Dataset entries
---------------
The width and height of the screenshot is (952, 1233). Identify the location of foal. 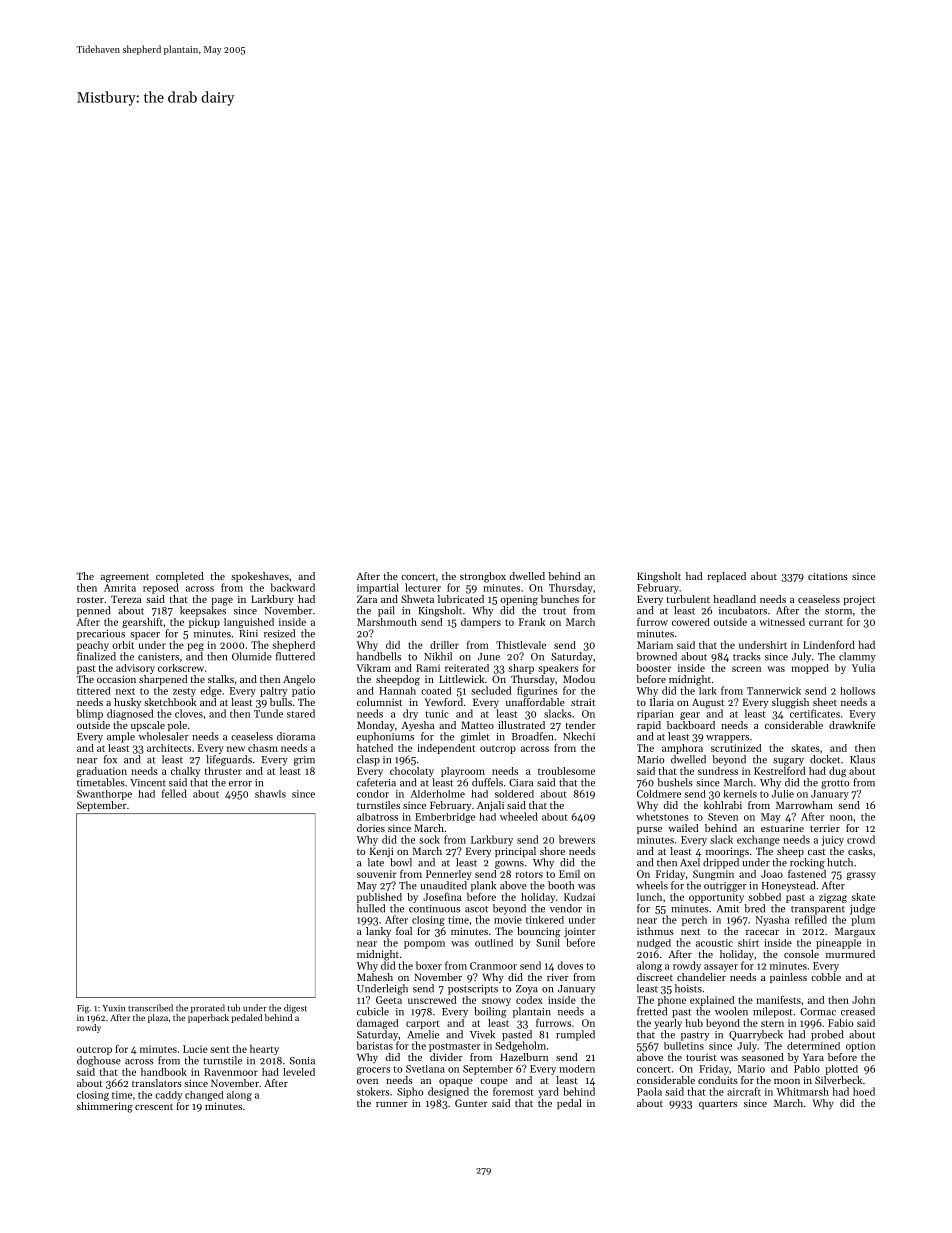
(404, 931).
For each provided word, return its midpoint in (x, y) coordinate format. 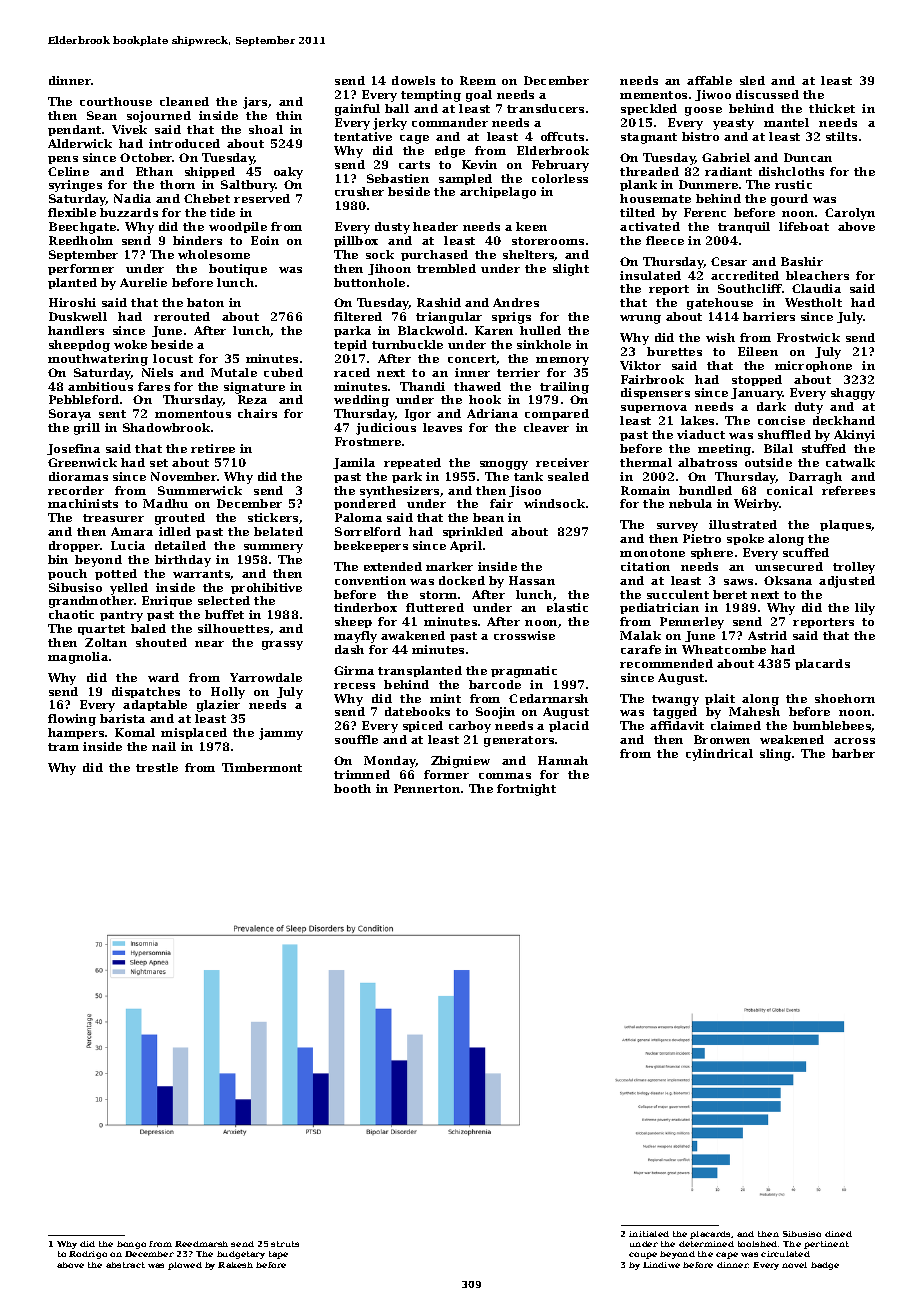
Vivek (129, 129)
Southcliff (750, 288)
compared (557, 414)
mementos (653, 95)
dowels (413, 80)
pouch (67, 574)
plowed (185, 1266)
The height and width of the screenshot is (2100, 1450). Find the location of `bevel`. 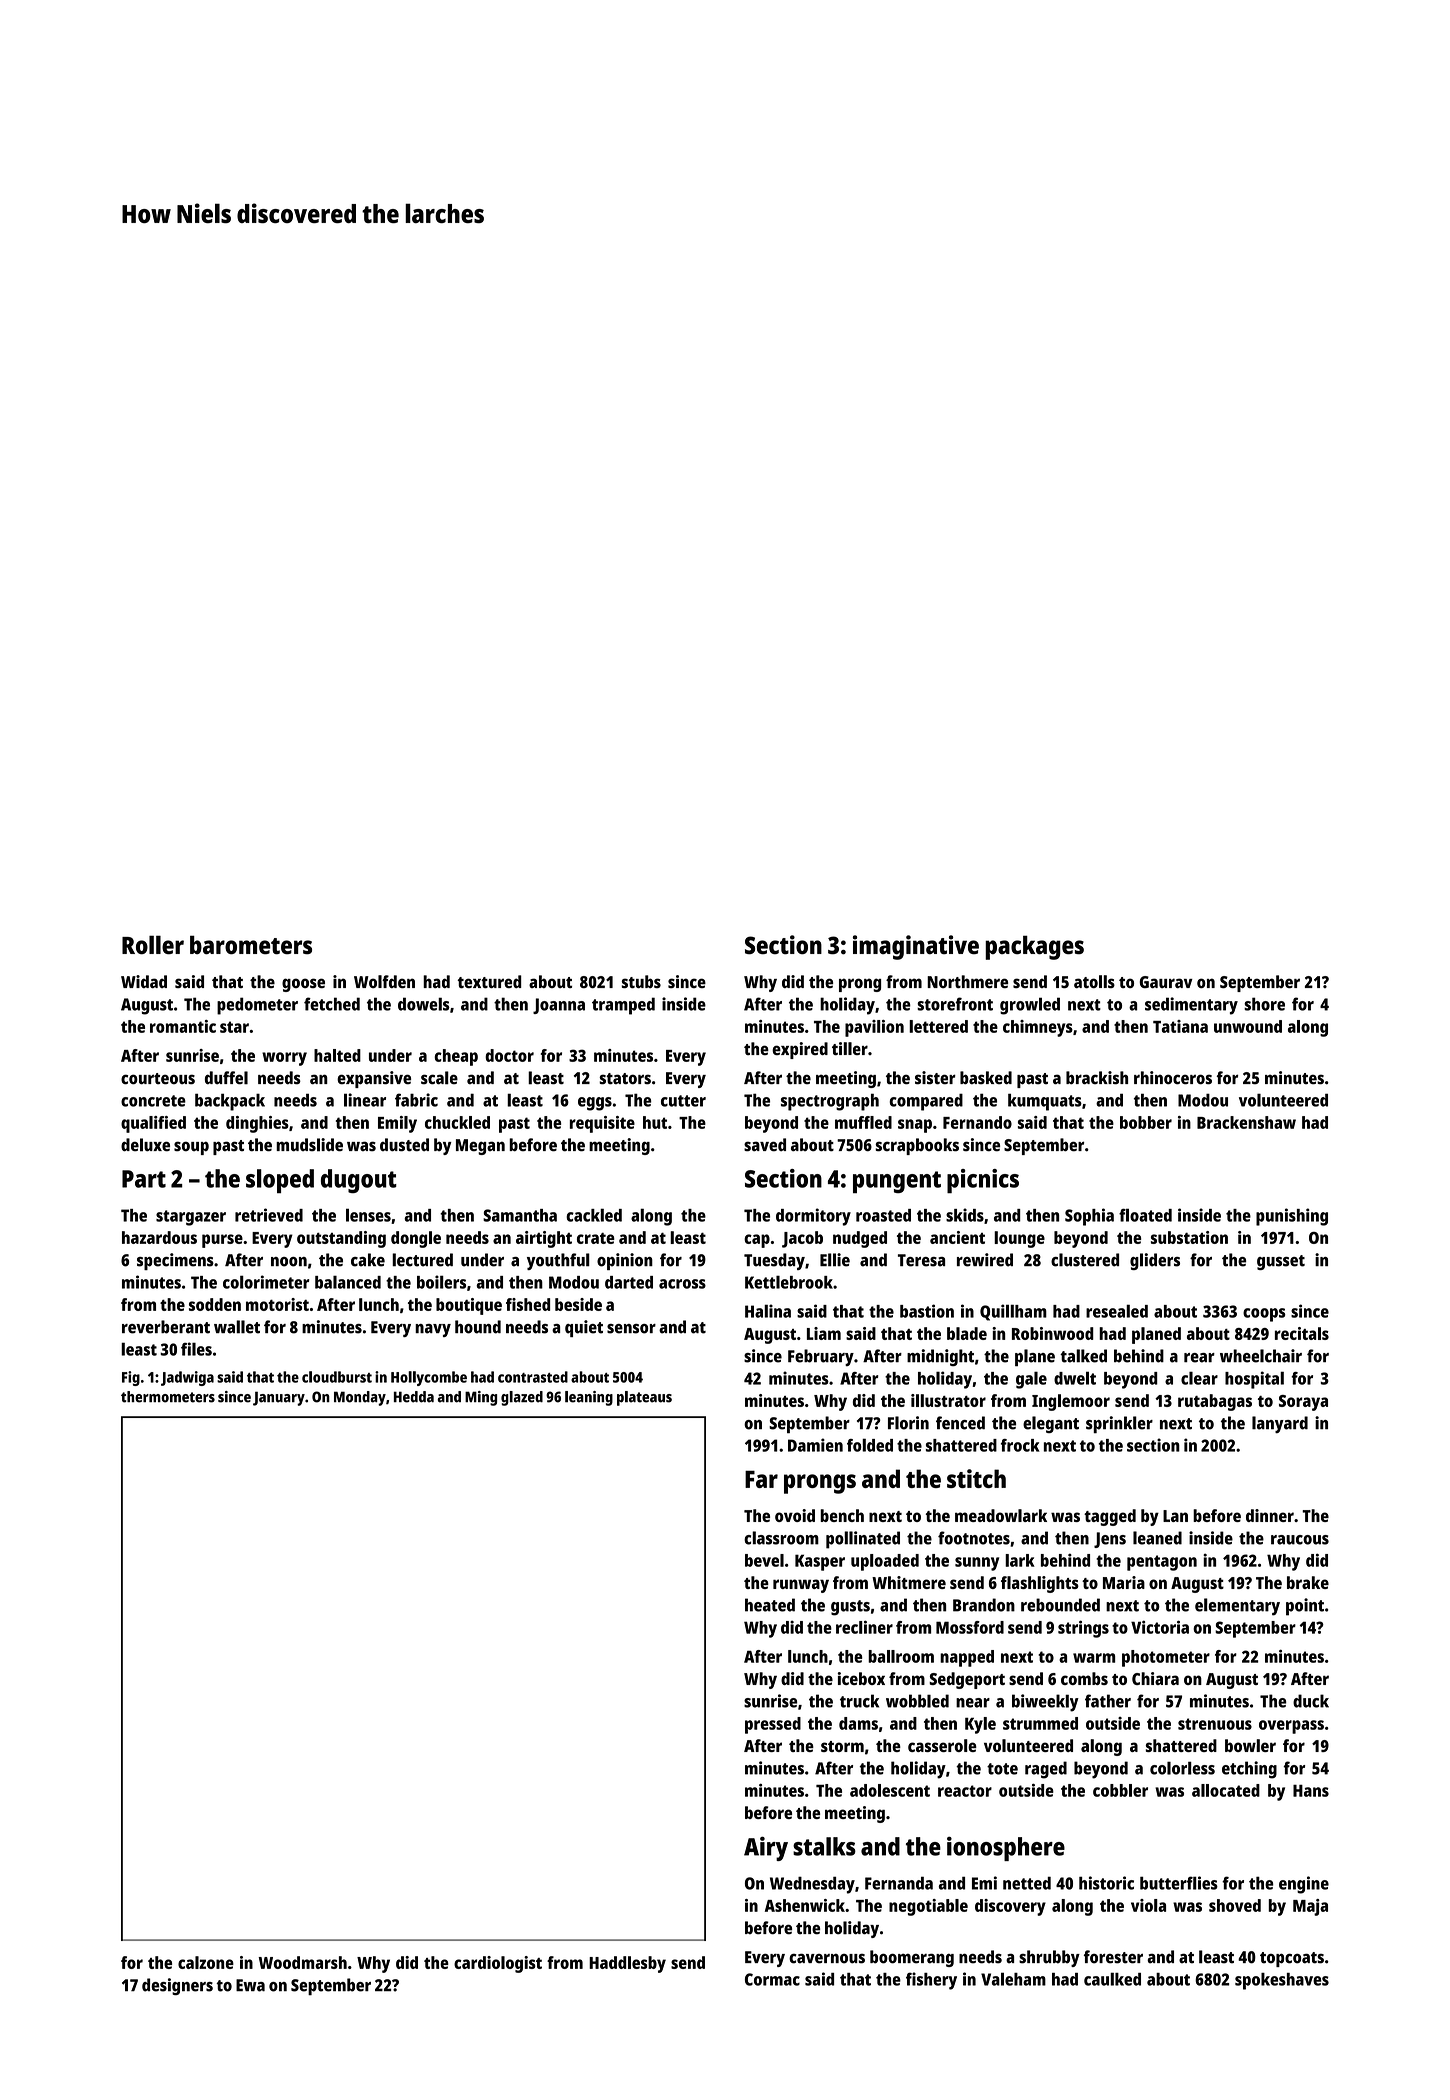

bevel is located at coordinates (764, 1560).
---------------
Exercise task
Present the lines of the records above as a Markdown table with the columns "Row" and "Line", omitting blank lines and leaving out the pictures.

Written answer
| Row | Line |
|---|---|
| 1 | The width and height of the screenshot is (952, 1233). Identify the location of foal.  |
| 2 | (404, 931). |
| 3 | For each provided word, return its midpoint in (x, y) coordinate format.  |
| 4 | Vivek (129, 129) |
| 5 | Southcliff (750, 288) |
| 6 | compared (557, 414) |
| 7 | mementos (653, 95) |
| 8 | dowels (413, 80) |
| 9 | pouch (67, 574) |
| 10 | plowed (185, 1266) |
| 11 | The height and width of the screenshot is (2100, 1450). Find the location of `bevel`.  |
| 12 | bevel is located at coordinates (764, 1560). |